╭─ The data
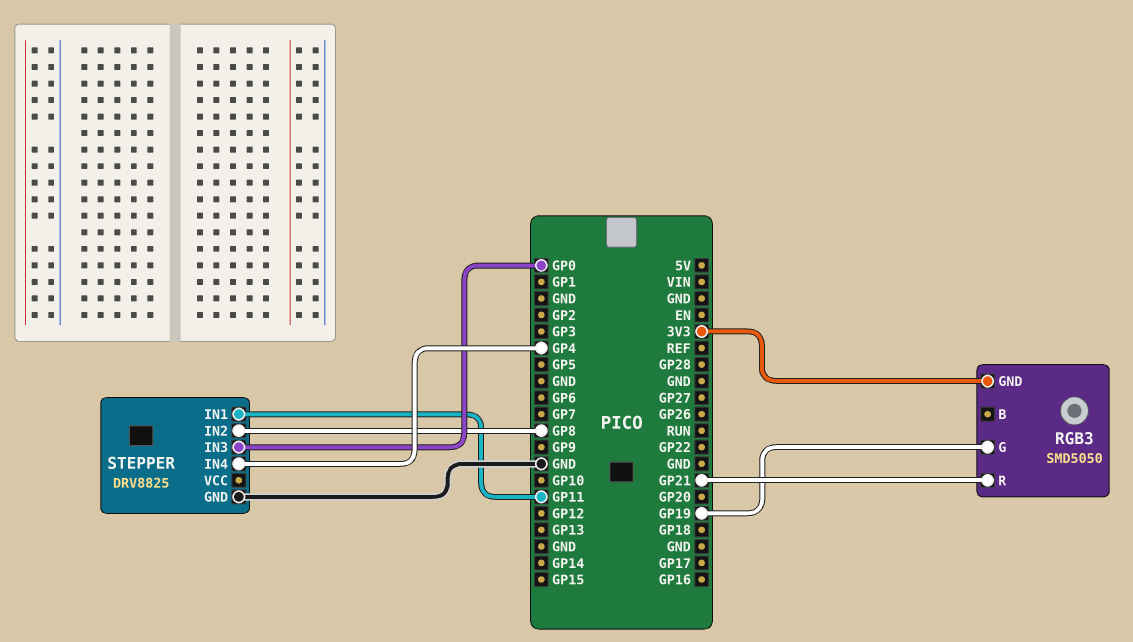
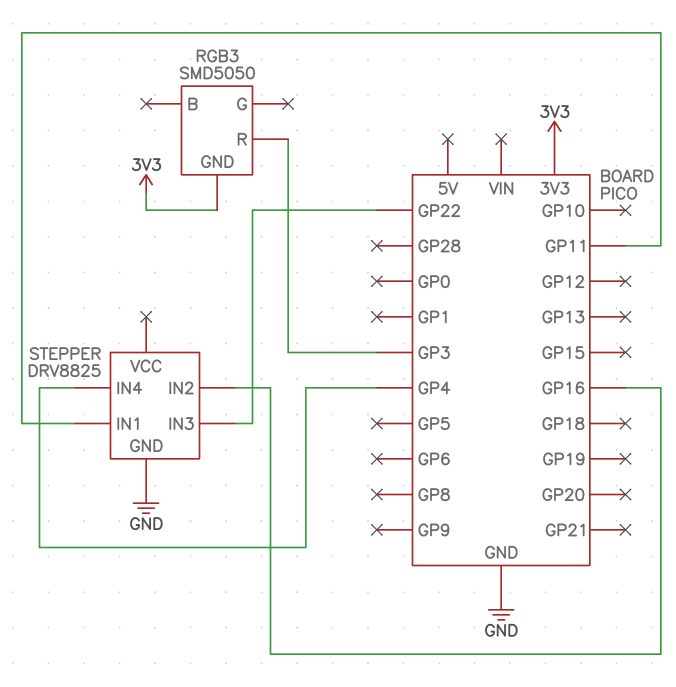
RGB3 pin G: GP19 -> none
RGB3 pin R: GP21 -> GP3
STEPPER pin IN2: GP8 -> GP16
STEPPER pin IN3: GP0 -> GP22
╰─
╭─ The data
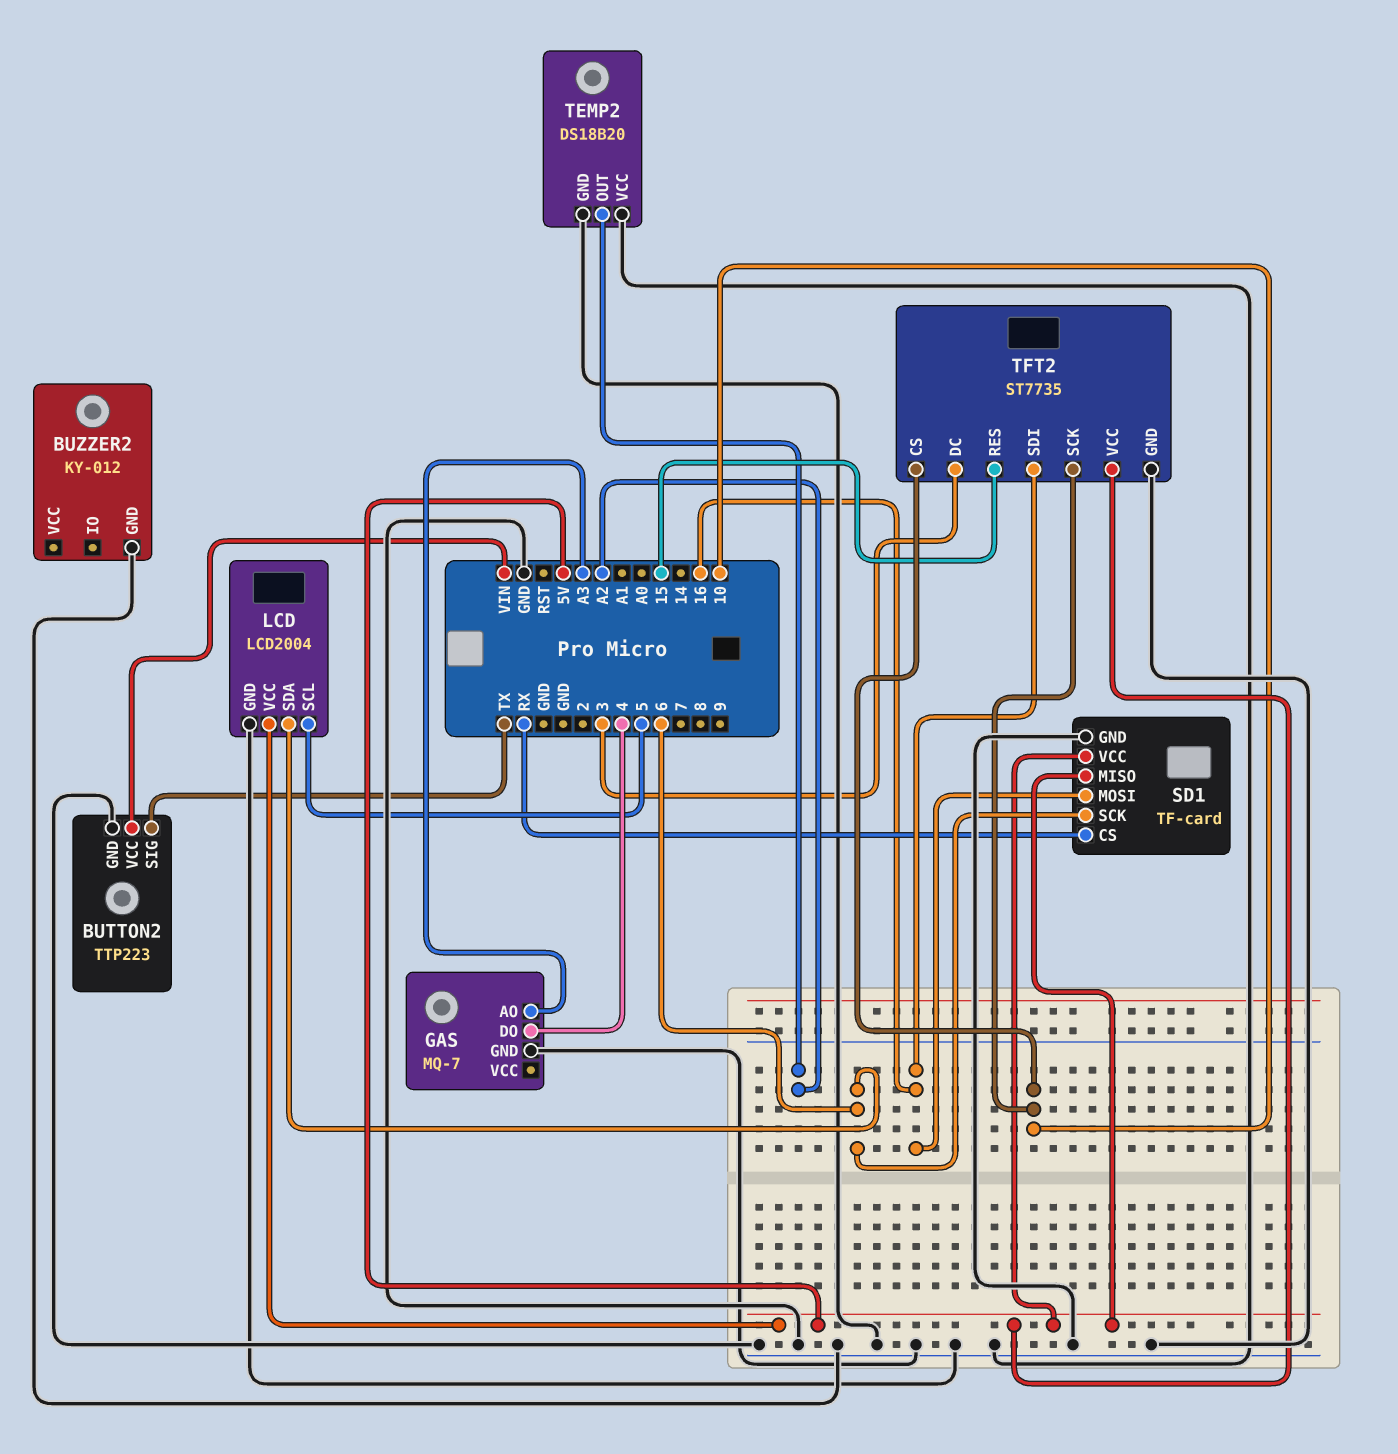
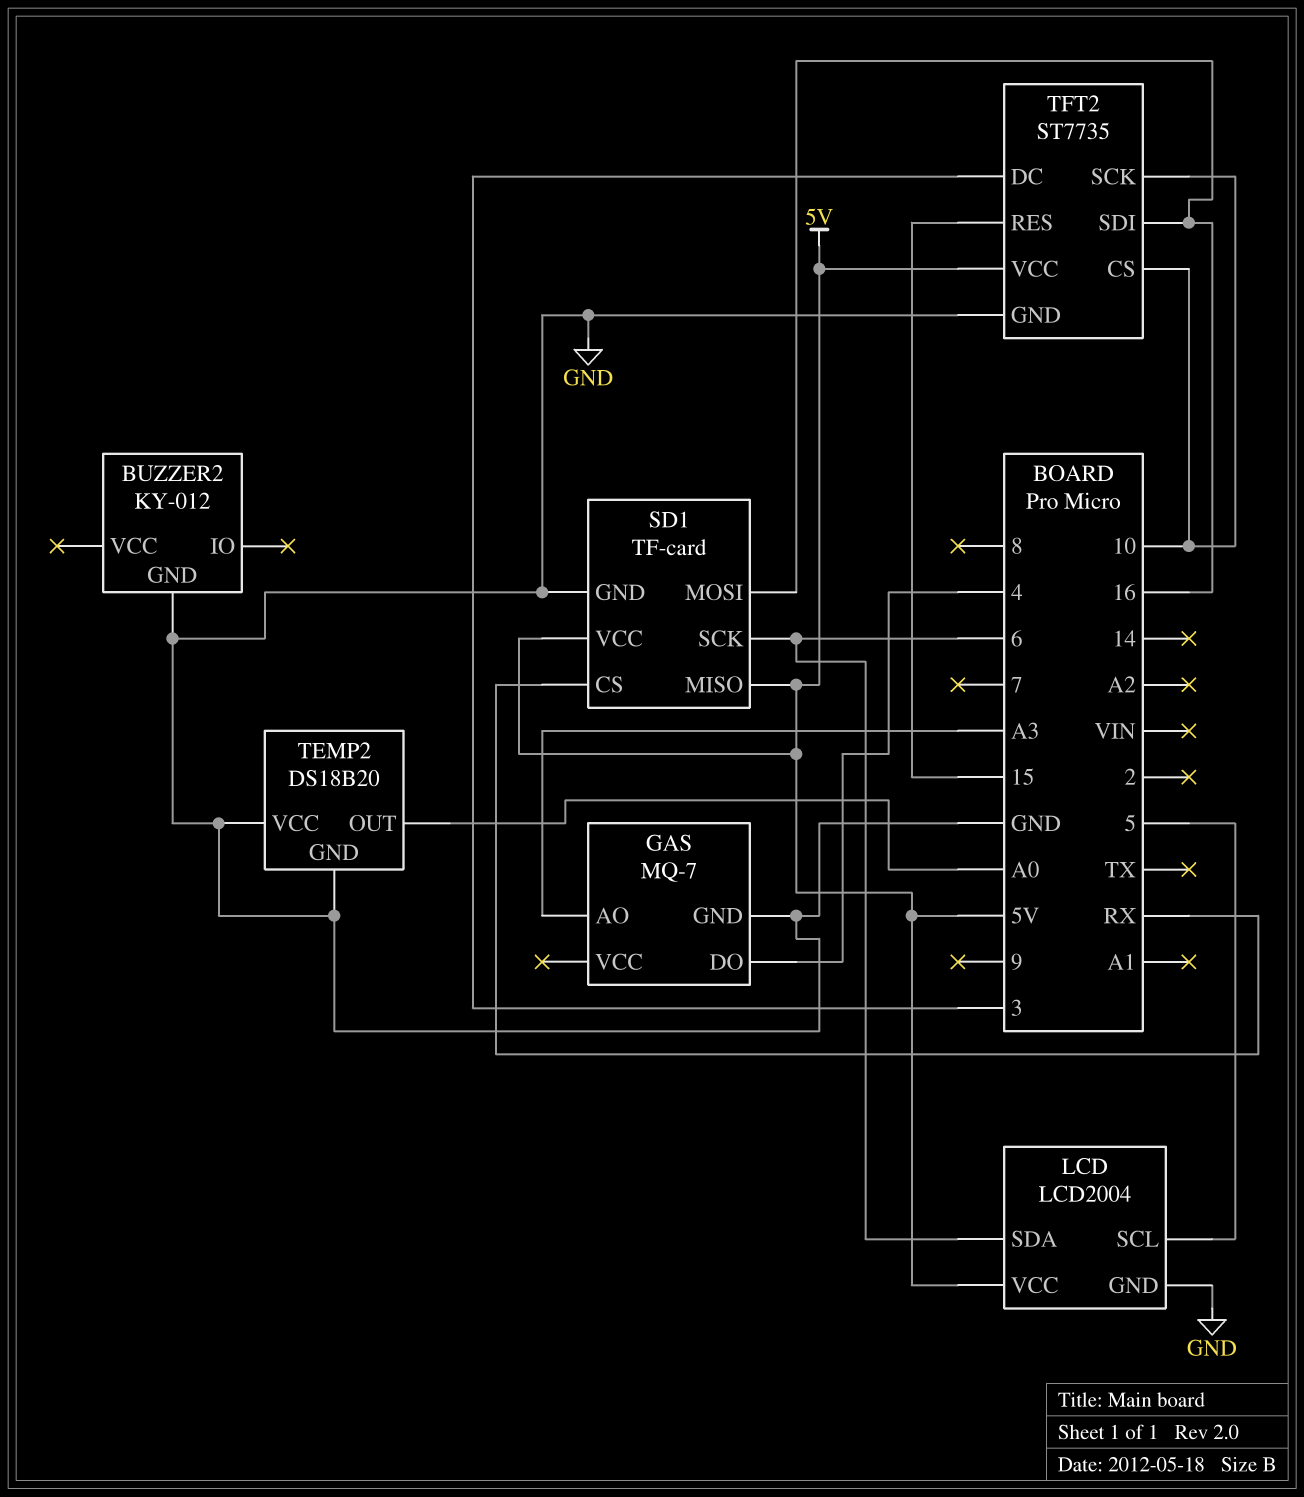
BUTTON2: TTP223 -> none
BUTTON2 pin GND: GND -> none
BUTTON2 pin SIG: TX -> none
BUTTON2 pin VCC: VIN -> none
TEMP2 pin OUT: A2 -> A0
╰─
-- Your objective --
In the records above, find each line that mentions the word "none", and copy it.

-- Result --
RGB3 pin G: GP19 -> none
BUTTON2: TTP223 -> none
BUTTON2 pin GND: GND -> none
BUTTON2 pin SIG: TX -> none
BUTTON2 pin VCC: VIN -> none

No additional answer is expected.